==== PROVIDED INFORMATION
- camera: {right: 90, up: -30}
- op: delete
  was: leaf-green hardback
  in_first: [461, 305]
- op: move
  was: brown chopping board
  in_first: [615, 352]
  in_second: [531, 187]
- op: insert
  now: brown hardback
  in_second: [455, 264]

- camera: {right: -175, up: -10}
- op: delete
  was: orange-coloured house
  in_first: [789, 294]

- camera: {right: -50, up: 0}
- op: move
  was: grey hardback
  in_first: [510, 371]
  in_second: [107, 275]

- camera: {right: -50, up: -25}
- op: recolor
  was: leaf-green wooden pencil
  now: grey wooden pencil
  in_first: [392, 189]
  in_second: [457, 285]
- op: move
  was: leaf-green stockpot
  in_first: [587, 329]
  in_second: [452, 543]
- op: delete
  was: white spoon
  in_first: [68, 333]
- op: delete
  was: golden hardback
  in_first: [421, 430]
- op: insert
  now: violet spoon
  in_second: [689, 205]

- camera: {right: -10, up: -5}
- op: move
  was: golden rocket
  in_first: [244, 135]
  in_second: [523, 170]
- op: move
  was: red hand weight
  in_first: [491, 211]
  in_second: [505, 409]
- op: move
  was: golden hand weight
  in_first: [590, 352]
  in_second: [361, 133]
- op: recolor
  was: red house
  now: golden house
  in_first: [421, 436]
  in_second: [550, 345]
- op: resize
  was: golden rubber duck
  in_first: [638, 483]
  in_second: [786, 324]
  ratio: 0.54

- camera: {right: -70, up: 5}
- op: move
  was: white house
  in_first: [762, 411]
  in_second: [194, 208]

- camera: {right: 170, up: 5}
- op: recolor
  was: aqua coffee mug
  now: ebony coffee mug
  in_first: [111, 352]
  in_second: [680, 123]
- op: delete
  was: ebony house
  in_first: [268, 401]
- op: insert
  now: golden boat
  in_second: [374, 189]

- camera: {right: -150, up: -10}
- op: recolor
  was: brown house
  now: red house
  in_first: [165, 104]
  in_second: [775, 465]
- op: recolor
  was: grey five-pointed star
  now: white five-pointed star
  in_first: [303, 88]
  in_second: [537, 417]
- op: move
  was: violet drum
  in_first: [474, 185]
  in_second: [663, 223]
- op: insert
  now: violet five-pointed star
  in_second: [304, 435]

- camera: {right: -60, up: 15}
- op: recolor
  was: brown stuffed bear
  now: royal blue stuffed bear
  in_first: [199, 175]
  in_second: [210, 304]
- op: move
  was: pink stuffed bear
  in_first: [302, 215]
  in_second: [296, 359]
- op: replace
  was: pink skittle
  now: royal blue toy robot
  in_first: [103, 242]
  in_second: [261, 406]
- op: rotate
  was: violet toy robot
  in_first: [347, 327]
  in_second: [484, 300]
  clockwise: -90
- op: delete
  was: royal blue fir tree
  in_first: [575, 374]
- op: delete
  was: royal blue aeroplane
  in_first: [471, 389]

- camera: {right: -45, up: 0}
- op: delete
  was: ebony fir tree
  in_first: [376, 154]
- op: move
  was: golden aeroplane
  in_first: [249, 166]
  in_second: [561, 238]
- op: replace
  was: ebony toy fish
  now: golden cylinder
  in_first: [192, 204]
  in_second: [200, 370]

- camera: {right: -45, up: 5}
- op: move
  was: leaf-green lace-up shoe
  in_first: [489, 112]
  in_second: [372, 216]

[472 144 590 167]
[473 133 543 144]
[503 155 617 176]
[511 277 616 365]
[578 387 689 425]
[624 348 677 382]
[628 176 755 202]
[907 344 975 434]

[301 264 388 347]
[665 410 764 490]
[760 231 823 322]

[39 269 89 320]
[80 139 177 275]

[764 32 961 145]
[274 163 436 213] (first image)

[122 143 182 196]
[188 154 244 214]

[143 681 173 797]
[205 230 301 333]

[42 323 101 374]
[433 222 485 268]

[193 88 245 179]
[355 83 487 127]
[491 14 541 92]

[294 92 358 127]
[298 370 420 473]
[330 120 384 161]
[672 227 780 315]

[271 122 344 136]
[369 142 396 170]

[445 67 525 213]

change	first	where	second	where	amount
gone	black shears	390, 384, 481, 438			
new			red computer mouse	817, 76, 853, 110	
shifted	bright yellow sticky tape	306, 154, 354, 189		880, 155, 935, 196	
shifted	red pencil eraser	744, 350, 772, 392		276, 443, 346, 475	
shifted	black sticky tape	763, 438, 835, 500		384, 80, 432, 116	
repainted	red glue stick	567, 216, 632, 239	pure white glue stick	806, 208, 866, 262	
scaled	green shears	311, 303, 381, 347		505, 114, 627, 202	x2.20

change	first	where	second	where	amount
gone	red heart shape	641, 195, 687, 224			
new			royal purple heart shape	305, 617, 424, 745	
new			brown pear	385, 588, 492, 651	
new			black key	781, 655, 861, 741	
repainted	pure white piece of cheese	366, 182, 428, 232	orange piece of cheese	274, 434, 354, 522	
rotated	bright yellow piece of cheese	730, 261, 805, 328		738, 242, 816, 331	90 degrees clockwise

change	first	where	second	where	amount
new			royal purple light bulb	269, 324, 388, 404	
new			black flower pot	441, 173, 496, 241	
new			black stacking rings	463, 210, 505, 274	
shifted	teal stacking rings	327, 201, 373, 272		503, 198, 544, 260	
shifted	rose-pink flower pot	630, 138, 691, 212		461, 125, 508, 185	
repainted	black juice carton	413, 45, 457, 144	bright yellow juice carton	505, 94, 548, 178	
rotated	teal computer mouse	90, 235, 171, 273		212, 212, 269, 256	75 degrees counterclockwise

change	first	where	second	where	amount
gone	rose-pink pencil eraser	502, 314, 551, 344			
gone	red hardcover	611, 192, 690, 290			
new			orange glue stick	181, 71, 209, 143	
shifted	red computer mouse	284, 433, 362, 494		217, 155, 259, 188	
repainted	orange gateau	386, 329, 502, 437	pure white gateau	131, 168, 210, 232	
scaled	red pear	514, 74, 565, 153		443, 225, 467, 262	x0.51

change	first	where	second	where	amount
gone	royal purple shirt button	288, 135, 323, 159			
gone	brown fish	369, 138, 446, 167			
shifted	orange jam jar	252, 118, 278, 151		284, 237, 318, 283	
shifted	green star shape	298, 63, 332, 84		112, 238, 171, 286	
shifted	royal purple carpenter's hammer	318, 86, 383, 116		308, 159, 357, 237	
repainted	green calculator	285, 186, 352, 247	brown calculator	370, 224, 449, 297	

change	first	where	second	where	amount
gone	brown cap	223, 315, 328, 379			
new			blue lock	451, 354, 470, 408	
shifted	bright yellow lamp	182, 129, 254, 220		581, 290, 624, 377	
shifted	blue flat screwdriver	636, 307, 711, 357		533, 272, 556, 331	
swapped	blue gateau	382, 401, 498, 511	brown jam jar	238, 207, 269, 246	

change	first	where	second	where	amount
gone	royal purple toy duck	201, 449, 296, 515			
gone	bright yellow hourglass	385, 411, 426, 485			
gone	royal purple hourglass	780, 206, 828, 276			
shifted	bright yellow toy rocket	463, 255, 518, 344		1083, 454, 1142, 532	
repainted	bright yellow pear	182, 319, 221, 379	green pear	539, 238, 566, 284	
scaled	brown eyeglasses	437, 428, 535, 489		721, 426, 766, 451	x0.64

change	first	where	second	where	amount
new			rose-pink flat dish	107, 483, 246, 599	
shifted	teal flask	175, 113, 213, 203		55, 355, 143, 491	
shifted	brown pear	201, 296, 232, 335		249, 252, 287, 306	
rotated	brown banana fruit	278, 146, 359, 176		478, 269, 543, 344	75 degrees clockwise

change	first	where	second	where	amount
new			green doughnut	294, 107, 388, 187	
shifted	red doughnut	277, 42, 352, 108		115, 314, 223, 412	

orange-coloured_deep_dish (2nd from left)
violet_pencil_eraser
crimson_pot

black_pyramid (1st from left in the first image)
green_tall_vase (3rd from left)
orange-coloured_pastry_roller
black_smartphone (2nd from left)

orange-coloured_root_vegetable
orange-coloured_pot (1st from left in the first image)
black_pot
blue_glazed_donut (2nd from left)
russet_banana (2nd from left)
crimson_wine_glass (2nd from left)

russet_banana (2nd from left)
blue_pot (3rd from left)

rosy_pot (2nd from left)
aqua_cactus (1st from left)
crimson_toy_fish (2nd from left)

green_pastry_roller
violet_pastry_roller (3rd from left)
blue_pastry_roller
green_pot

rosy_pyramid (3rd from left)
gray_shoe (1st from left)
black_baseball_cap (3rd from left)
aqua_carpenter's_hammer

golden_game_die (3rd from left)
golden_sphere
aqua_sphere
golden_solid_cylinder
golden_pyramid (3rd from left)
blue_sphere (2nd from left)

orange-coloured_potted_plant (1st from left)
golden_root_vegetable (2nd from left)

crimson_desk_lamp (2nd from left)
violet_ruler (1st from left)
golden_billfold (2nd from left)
========
• [YOUR ASSIGNMENT] The required output is every line above from the one with "was: leaf-green hardback" down to the one with "now: brown hardback", restated word for word, ends included.

• [ANSWER TO THE EXERCISE]
  was: leaf-green hardback
  in_first: [461, 305]
- op: move
  was: brown chopping board
  in_first: [615, 352]
  in_second: [531, 187]
- op: insert
  now: brown hardback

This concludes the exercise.